**** DATA LISTING ****
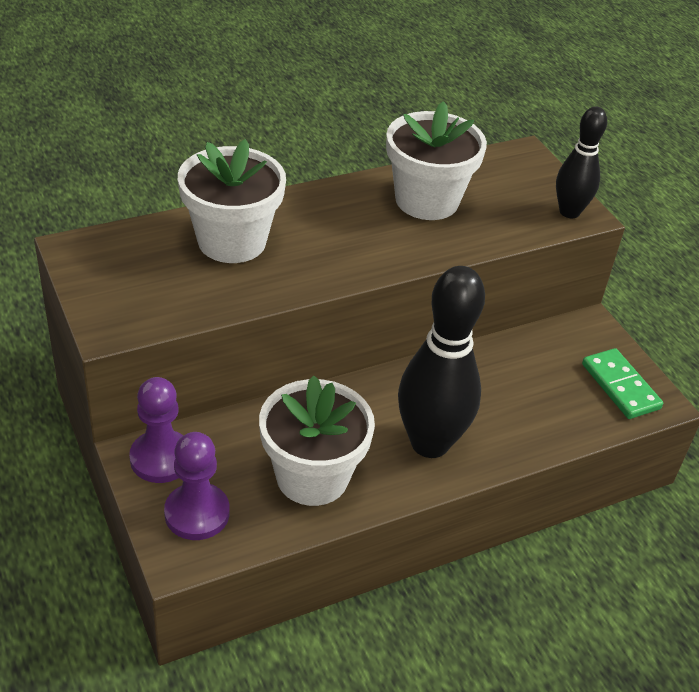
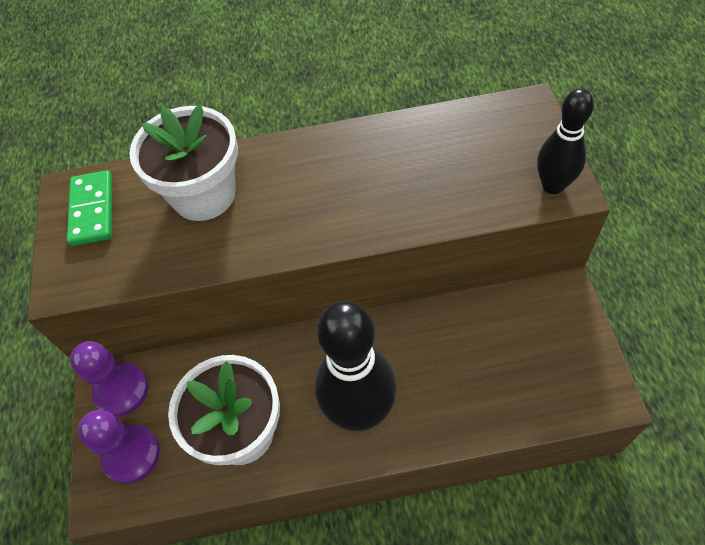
camera: 25 degrees right, 15 degrees up
(427, 200) = (406, 159): white flower pot -> none
(620, 386) = (572, 372): green domino -> green domino (92, 210)

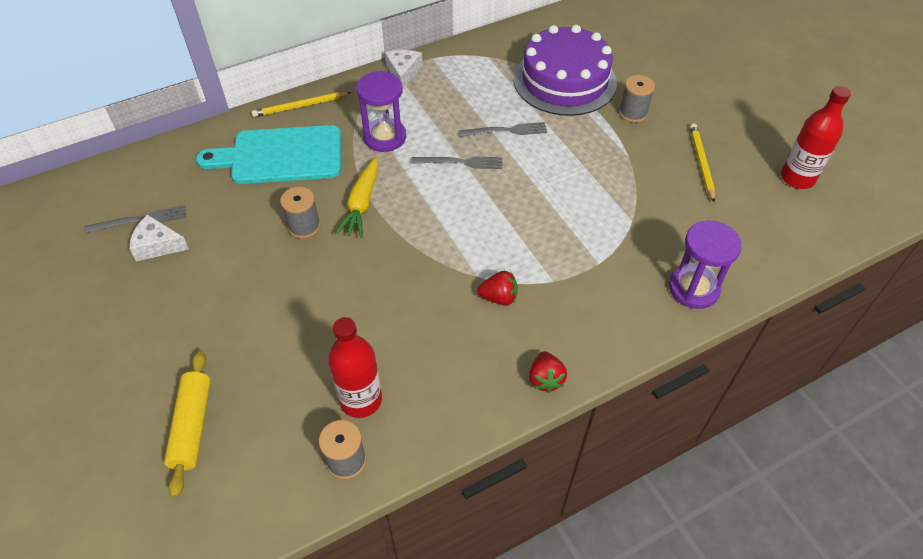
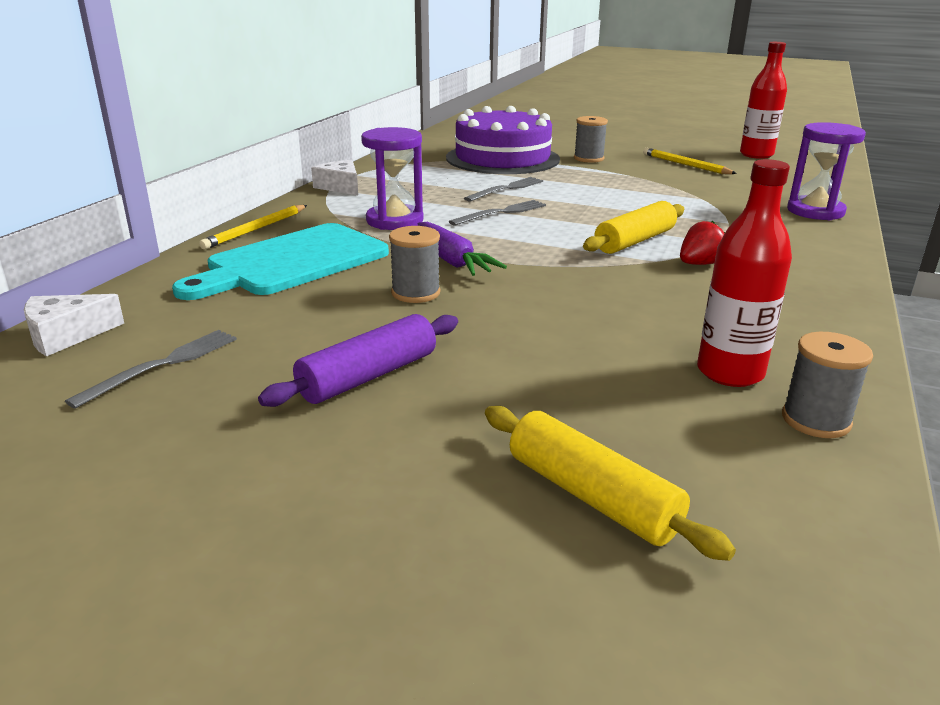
camera: 40 degrees left, 25 degrees down
(157, 245) = (230, 374): white cheese -> white cheese (66, 335)
(205, 285) = (368, 376): none -> purple rolling pin
(362, 204) = (452, 260): yellow carrot -> purple carrot
(498, 247) = (635, 241): none -> yellow rolling pin
(545, 379) = (838, 288): red strawberry -> none

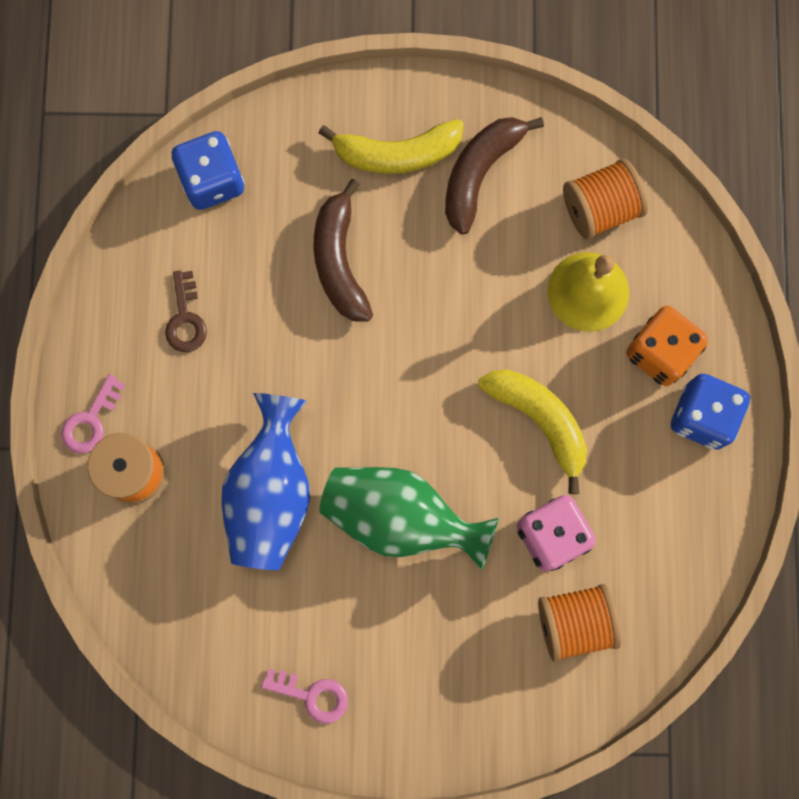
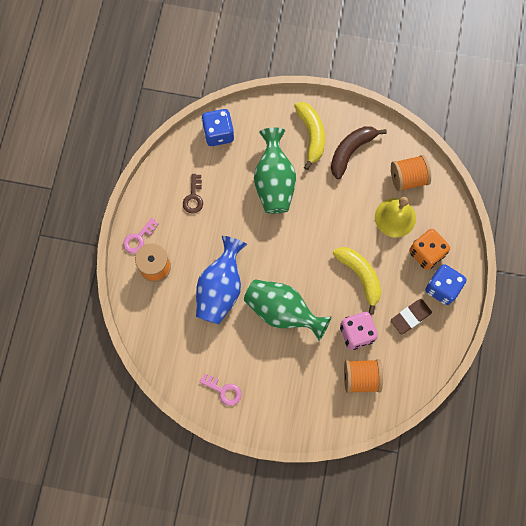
camera: 10 degrees right, 5 degrees down
(339, 261) = (274, 182): brown banana -> green vase
(397, 154) = (311, 135): yellow banana -> yellow banana turned 105 degrees counterclockwise
(650, 484) = (410, 317): none -> brown eraser

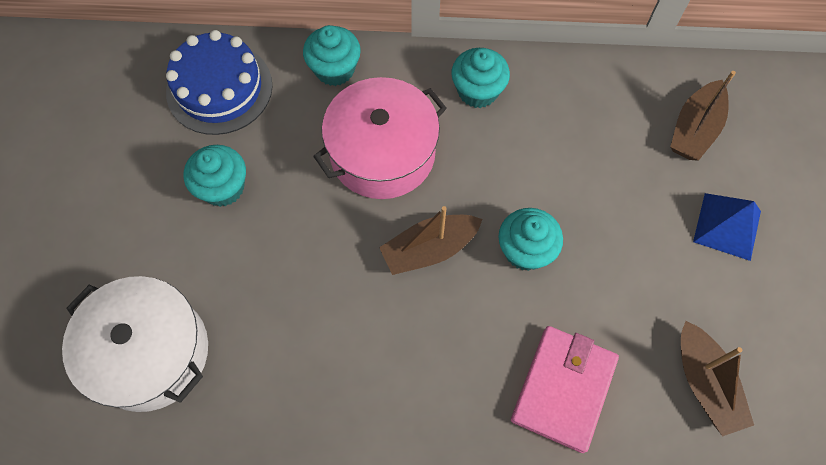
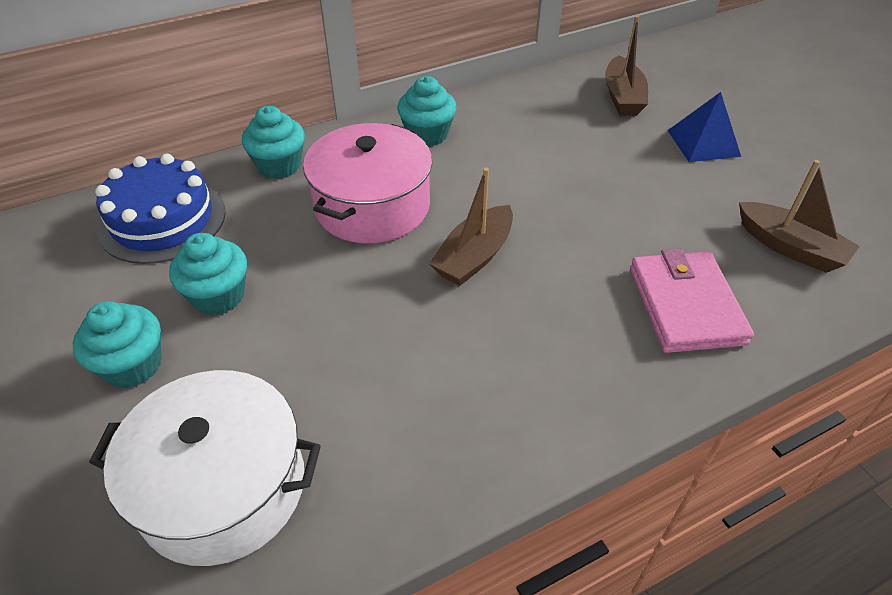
camera: 30 degrees left, 20 degrees down
(525, 250) = (561, 221): turquoise cupcake -> turquoise cupcake (132, 365)

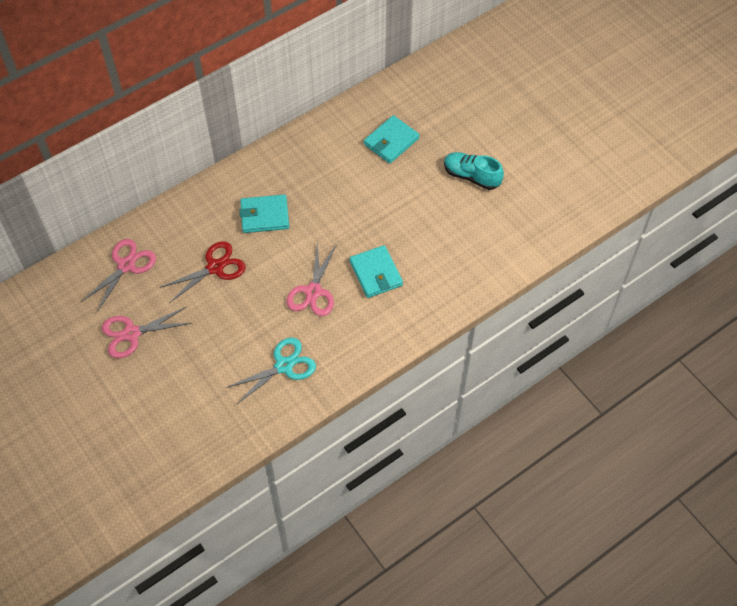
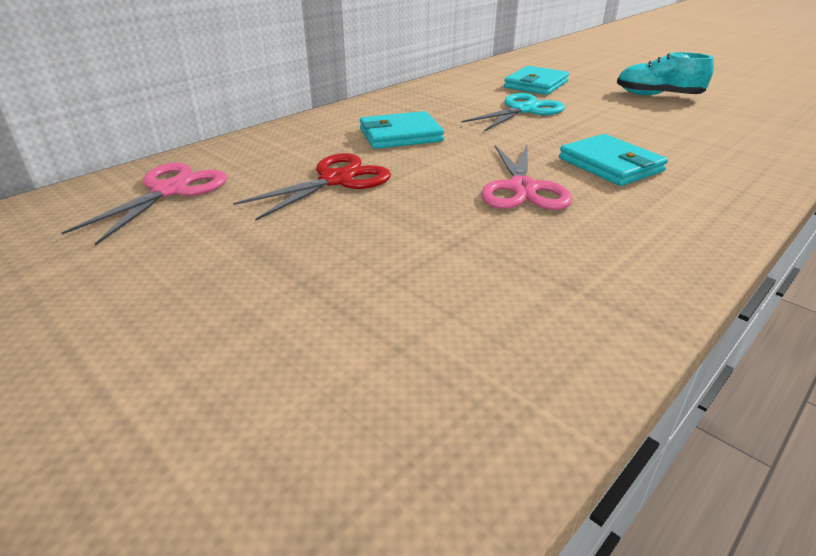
camera: 10 degrees left, 25 degrees down
(131, 333) = (171, 267): pink scissors -> none
(284, 366) = (530, 279): turquoise scissors -> turquoise scissors (523, 110)

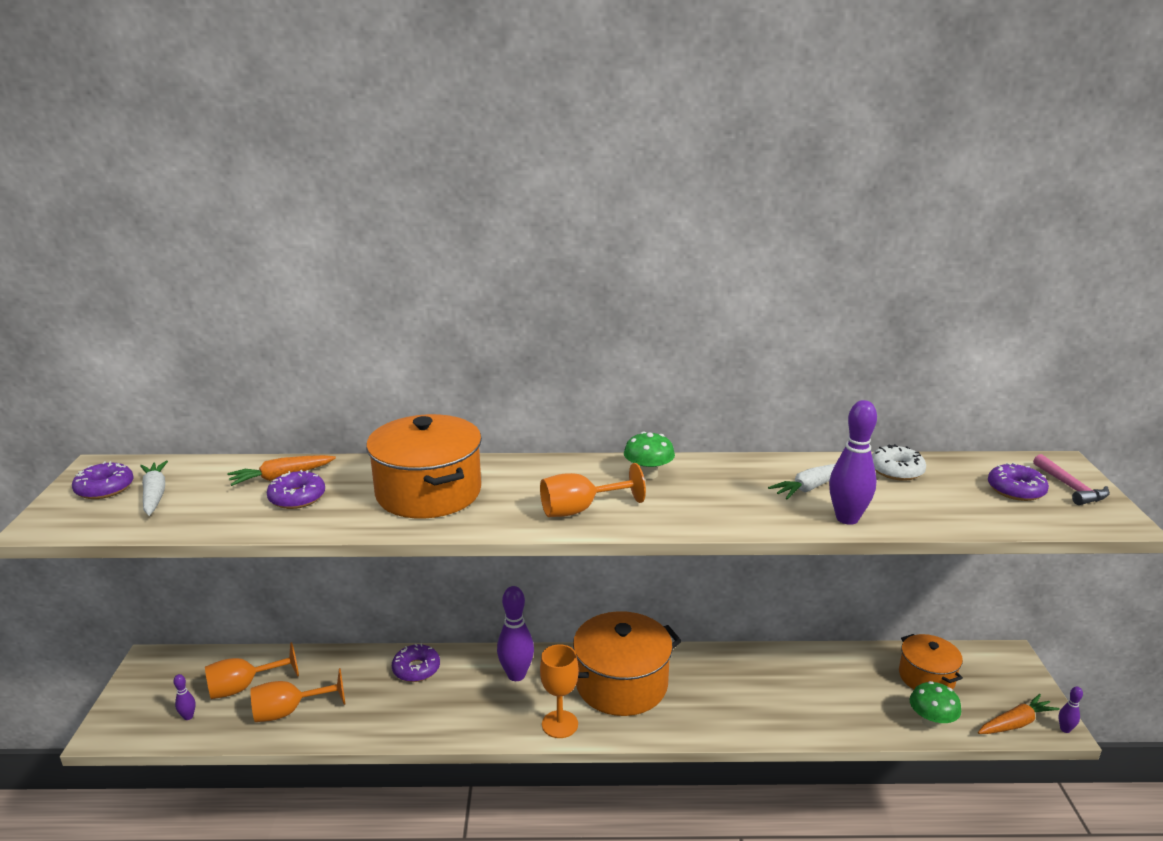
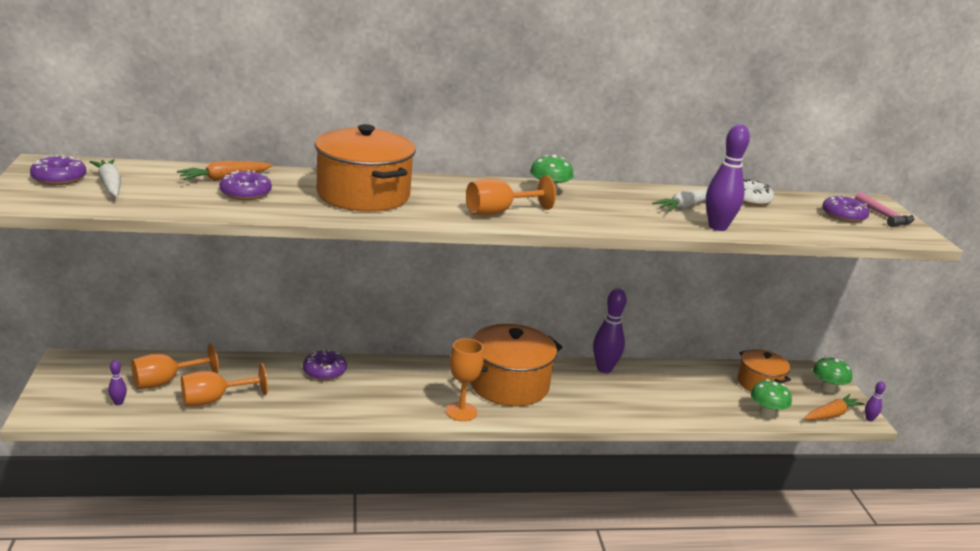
camera: 10 degrees left, 0 degrees up
(516, 675) = (416, 377): purple bowling pin -> purple bowling pin (604, 369)
(1013, 683) = (827, 388): none -> green mushroom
****
• **WHAT YOU WILL DO**
In the data above, which lines have "brown"? Report each of them.

• **RESPONSE TO THIS TASK**
(339, 261) = (274, 182): brown banana -> green vase
(650, 484) = (410, 317): none -> brown eraser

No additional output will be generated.